EXERCISE GOAL:
Everything in the data except the pictures belongs in your answer, copied exactly.
····················
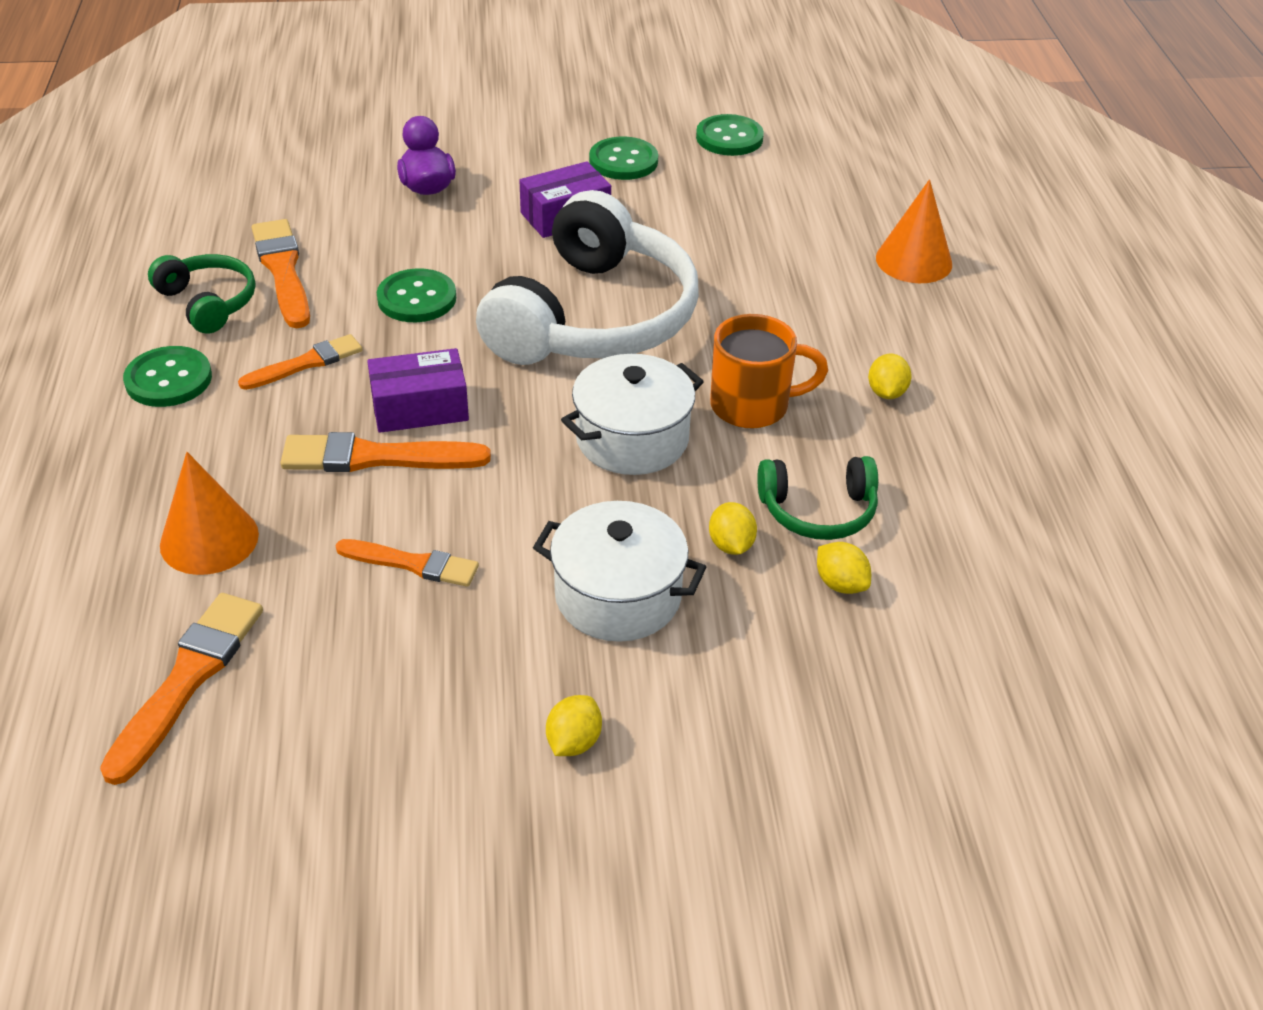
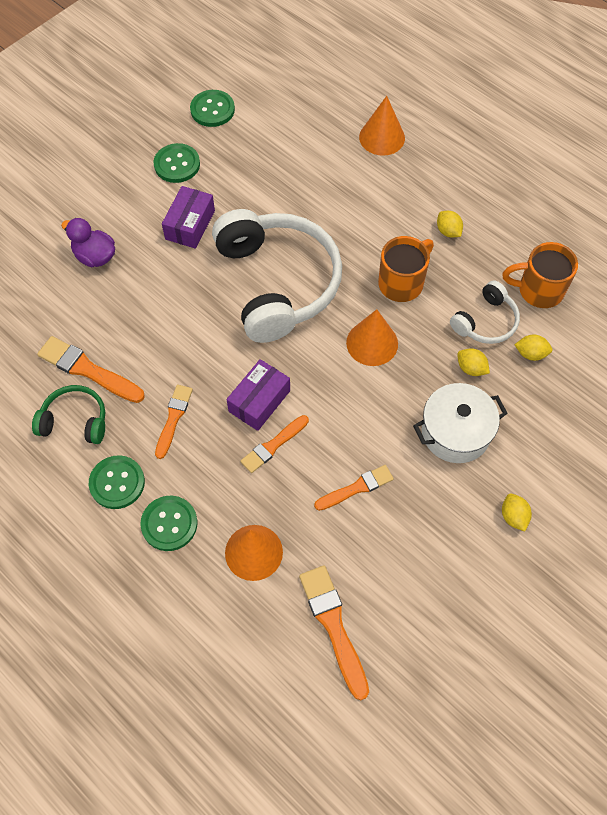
camera: 40 degrees left, 20 degrees up
(376, 457) = (273, 445): orange brush -> orange brush, size x0.66
(417, 298) = (179, 336): green button -> green button (169, 524)
(632, 439) = (372, 343): white pot -> orange cone
(818, 511) = (485, 321): green headphones -> white headphones
(943, 525) = (538, 290): none -> orange mug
····················
RESPONSE BELOW:
camera: 40 degrees left, 20 degrees up
(376, 457) = (273, 445): orange brush -> orange brush, size x0.66
(417, 298) = (179, 336): green button -> green button (169, 524)
(632, 439) = (372, 343): white pot -> orange cone
(818, 511) = (485, 321): green headphones -> white headphones
(943, 525) = (538, 290): none -> orange mug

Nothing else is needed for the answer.